• _PROBLEM REQUIREMENTS_
Every line of the data is to be transcribed without error.

::: RECORDS SUPPLIED

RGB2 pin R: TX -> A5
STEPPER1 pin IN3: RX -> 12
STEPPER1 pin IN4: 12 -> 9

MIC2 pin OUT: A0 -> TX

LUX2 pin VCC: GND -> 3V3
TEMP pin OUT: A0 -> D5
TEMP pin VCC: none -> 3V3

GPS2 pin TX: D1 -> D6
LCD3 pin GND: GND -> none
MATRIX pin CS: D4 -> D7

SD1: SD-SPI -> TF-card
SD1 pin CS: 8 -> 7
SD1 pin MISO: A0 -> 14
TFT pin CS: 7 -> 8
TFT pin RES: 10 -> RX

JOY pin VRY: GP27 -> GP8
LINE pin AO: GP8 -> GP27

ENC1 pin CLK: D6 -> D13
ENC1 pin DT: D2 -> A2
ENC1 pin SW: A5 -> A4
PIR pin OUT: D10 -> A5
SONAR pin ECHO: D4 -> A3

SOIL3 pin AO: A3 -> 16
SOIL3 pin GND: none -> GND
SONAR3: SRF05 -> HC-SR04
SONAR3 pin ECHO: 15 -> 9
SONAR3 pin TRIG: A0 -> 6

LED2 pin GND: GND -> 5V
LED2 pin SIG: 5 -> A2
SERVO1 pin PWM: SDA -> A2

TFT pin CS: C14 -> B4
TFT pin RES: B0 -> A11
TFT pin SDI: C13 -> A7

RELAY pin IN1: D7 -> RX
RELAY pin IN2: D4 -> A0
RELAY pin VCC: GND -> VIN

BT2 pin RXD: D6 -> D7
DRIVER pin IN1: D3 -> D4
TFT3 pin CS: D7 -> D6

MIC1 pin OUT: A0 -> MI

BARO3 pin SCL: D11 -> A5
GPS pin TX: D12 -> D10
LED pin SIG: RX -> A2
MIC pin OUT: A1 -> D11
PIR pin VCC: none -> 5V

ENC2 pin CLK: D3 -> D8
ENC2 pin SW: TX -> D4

::::::

• _TASK ANSWER_
RGB2 pin R: TX -> A5
STEPPER1 pin IN3: RX -> 12
STEPPER1 pin IN4: 12 -> 9

MIC2 pin OUT: A0 -> TX

LUX2 pin VCC: GND -> 3V3
TEMP pin OUT: A0 -> D5
TEMP pin VCC: none -> 3V3

GPS2 pin TX: D1 -> D6
LCD3 pin GND: GND -> none
MATRIX pin CS: D4 -> D7

SD1: SD-SPI -> TF-card
SD1 pin CS: 8 -> 7
SD1 pin MISO: A0 -> 14
TFT pin CS: 7 -> 8
TFT pin RES: 10 -> RX

JOY pin VRY: GP27 -> GP8
LINE pin AO: GP8 -> GP27

ENC1 pin CLK: D6 -> D13
ENC1 pin DT: D2 -> A2
ENC1 pin SW: A5 -> A4
PIR pin OUT: D10 -> A5
SONAR pin ECHO: D4 -> A3

SOIL3 pin AO: A3 -> 16
SOIL3 pin GND: none -> GND
SONAR3: SRF05 -> HC-SR04
SONAR3 pin ECHO: 15 -> 9
SONAR3 pin TRIG: A0 -> 6

LED2 pin GND: GND -> 5V
LED2 pin SIG: 5 -> A2
SERVO1 pin PWM: SDA -> A2

TFT pin CS: C14 -> B4
TFT pin RES: B0 -> A11
TFT pin SDI: C13 -> A7

RELAY pin IN1: D7 -> RX
RELAY pin IN2: D4 -> A0
RELAY pin VCC: GND -> VIN

BT2 pin RXD: D6 -> D7
DRIVER pin IN1: D3 -> D4
TFT3 pin CS: D7 -> D6

MIC1 pin OUT: A0 -> MI

BARO3 pin SCL: D11 -> A5
GPS pin TX: D12 -> D10
LED pin SIG: RX -> A2
MIC pin OUT: A1 -> D11
PIR pin VCC: none -> 5V

ENC2 pin CLK: D3 -> D8
ENC2 pin SW: TX -> D4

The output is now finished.